Start of Block
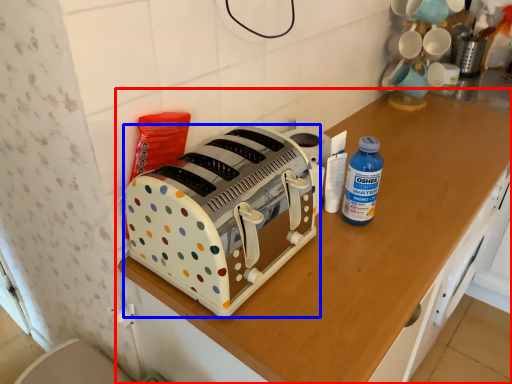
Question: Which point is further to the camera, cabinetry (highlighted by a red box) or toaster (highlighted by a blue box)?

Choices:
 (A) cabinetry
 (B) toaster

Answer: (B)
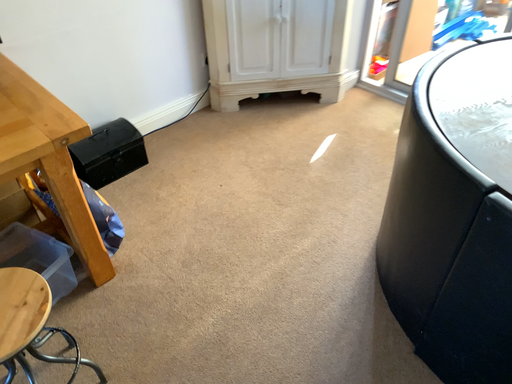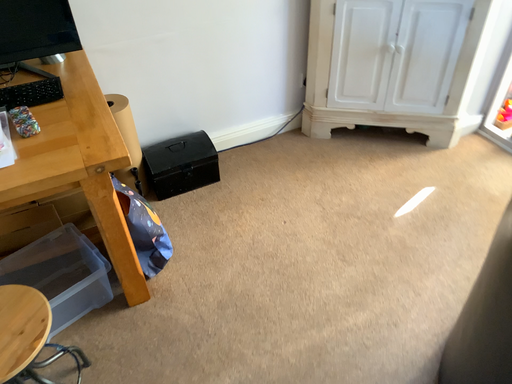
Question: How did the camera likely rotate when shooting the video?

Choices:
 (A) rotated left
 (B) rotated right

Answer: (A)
End of Block
Start of Block
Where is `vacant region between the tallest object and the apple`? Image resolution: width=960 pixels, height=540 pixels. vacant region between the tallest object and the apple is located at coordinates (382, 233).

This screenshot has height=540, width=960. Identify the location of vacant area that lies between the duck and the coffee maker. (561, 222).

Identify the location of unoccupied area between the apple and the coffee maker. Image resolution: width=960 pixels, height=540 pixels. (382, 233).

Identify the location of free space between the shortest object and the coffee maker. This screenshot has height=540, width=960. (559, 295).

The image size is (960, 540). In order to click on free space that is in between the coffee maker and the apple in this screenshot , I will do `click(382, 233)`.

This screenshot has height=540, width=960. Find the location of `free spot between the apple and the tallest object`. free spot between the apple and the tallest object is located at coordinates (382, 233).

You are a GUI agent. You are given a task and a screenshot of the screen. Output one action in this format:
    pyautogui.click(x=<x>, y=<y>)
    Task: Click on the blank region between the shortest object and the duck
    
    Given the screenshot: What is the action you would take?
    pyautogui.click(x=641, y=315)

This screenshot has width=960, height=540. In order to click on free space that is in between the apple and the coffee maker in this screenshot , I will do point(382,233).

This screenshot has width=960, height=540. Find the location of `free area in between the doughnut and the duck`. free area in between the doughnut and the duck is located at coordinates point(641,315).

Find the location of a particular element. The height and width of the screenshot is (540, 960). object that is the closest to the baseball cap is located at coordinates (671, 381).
End of Block
= Brief =
Please copy out the part of the data above that opens with the line containing "Question: Which point" and closes with the line containing "Answer: (A)", both lines included. Leave the pictures out of your copy.

= Answer to this task =
Question: Which point is further to the camera, cabinetry (highlighted by a red box) or toaster (highlighted by a blue box)?

Choices:
 (A) cabinetry
 (B) toaster

Answer: (B)
Question: How did the camera likely rotate when shooting the video?

Choices:
 (A) rotated left
 (B) rotated right

Answer: (A)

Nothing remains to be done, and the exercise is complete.